→ Task details:
Once the line containing "C4: 330uF (plus CMP2, minus AGND) -> none" is found in the entries below, reproduce it and every line after it, stopping at and including the line containing "R7: 68k (AGND, VTH) -> 62k (AGND, VTH)"; reproduce nothing else, and keep each line exact.

→ Data for processing:
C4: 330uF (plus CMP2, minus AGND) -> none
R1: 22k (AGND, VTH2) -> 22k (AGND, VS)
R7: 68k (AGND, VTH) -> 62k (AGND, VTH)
* * *
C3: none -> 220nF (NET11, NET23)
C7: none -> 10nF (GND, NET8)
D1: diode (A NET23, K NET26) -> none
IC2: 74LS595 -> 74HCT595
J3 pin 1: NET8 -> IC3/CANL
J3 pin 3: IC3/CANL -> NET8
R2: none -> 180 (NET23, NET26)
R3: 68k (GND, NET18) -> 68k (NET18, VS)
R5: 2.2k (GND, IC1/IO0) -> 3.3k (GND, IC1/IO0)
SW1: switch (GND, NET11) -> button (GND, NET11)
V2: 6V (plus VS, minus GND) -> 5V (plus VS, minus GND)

→ Task output:
C4: 330uF (plus CMP2, minus AGND) -> none
R1: 22k (AGND, VTH2) -> 22k (AGND, VS)
R7: 68k (AGND, VTH) -> 62k (AGND, VTH)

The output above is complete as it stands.